• _What is being asked_:
Locate the line containing "romekik (yellow) 407, 674, 553, 759" in the data below. Reproduce it and every following line up to the end, exactly as given.

• _Material provided_:

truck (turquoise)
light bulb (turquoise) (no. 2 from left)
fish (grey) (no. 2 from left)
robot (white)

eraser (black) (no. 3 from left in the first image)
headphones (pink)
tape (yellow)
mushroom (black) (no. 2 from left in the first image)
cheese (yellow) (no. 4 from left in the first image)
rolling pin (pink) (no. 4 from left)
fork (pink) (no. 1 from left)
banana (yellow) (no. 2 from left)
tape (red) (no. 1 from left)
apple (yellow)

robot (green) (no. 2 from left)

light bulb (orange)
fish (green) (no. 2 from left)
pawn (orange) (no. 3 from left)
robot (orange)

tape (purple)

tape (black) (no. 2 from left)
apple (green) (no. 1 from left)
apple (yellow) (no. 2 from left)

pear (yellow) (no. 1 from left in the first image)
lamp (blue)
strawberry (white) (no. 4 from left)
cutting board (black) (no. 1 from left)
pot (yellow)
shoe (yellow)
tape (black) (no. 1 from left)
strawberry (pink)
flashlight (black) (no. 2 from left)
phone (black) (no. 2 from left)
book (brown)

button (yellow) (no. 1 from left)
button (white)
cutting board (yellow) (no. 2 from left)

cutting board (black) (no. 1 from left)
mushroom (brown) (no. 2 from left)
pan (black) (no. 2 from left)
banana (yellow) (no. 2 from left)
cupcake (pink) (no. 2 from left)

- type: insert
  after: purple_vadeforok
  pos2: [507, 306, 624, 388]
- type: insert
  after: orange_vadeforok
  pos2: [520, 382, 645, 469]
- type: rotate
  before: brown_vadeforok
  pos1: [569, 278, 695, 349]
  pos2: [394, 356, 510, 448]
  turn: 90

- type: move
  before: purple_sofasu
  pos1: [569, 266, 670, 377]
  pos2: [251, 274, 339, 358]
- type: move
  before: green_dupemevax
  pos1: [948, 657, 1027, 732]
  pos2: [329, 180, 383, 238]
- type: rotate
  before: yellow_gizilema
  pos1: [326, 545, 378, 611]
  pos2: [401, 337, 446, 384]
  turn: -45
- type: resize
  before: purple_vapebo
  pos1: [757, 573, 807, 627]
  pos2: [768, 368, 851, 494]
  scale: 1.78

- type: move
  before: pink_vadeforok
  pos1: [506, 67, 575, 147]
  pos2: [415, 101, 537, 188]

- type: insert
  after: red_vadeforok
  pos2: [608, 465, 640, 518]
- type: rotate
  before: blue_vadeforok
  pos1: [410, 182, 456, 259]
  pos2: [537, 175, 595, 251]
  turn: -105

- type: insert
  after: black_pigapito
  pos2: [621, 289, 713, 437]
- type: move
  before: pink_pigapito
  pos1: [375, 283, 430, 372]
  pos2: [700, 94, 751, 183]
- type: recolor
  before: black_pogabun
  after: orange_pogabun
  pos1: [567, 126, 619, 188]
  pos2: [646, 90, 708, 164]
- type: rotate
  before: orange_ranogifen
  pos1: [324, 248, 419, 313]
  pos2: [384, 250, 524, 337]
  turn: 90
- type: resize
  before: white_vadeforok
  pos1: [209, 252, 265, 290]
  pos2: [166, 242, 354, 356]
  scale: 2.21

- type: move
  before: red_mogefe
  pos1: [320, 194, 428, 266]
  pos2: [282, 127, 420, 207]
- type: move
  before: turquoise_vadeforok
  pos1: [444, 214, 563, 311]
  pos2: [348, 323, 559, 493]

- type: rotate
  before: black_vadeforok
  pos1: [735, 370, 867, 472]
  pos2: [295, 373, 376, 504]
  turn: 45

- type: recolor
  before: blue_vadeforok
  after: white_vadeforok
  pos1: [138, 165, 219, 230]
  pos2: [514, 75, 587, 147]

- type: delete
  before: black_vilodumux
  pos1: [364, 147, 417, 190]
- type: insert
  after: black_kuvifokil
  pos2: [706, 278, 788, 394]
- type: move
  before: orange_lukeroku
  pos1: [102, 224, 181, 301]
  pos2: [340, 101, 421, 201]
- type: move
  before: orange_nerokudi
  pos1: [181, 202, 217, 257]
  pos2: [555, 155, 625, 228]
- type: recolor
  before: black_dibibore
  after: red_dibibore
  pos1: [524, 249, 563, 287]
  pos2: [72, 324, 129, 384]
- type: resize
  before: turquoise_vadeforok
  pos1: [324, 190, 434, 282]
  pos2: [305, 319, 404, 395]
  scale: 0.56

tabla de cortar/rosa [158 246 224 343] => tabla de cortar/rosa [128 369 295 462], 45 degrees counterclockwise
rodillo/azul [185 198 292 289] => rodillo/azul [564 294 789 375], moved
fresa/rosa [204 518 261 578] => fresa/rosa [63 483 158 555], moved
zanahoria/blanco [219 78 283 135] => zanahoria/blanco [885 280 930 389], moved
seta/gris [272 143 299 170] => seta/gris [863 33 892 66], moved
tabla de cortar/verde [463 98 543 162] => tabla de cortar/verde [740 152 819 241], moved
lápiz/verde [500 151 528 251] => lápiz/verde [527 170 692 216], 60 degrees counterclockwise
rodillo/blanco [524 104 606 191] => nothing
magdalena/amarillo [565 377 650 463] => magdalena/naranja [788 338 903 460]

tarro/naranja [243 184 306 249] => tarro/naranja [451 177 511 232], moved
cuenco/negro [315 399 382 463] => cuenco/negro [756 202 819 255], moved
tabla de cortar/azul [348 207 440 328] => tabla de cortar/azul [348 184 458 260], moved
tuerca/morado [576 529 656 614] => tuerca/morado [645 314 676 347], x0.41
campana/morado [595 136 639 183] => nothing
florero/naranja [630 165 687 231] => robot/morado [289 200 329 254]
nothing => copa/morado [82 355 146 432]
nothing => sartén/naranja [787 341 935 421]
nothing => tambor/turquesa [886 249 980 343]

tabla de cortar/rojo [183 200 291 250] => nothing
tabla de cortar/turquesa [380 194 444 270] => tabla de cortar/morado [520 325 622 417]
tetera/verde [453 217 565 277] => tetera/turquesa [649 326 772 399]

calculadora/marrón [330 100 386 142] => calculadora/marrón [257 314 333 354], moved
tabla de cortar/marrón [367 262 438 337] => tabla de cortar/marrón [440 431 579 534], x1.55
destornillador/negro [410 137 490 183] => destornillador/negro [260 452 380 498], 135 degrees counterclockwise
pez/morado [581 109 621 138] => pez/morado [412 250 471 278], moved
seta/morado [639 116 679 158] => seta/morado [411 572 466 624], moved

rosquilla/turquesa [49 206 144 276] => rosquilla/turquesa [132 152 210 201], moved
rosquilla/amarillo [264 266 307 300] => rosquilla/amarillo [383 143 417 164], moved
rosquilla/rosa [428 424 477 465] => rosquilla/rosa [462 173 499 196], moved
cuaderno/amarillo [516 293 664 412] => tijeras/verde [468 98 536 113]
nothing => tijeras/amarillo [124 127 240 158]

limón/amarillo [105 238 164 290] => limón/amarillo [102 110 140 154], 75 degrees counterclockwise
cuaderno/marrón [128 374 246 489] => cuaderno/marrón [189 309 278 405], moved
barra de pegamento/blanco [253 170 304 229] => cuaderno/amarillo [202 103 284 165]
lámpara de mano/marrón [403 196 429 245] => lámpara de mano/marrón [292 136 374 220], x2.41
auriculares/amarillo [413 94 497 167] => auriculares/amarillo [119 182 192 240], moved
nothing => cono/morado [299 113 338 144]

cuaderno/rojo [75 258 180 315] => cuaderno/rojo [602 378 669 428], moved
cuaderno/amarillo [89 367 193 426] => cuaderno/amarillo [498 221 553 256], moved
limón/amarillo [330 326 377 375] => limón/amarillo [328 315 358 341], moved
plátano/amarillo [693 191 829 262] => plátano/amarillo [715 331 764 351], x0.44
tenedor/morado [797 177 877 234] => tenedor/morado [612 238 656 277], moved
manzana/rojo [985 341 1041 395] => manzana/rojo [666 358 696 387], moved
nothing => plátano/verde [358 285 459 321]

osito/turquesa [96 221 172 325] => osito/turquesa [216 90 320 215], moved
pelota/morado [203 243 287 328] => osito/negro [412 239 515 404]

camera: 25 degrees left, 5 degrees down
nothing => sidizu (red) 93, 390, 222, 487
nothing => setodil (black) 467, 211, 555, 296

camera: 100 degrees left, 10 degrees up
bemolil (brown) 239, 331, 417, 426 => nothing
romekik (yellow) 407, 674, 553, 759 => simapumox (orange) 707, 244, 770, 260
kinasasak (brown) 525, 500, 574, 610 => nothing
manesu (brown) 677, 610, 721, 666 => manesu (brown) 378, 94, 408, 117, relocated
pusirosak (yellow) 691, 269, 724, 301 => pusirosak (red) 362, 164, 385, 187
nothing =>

• _Solution to the problem_:
romekik (yellow) 407, 674, 553, 759 => simapumox (orange) 707, 244, 770, 260
kinasasak (brown) 525, 500, 574, 610 => nothing
manesu (brown) 677, 610, 721, 666 => manesu (brown) 378, 94, 408, 117, relocated
pusirosak (yellow) 691, 269, 724, 301 => pusirosak (red) 362, 164, 385, 187
nothing =>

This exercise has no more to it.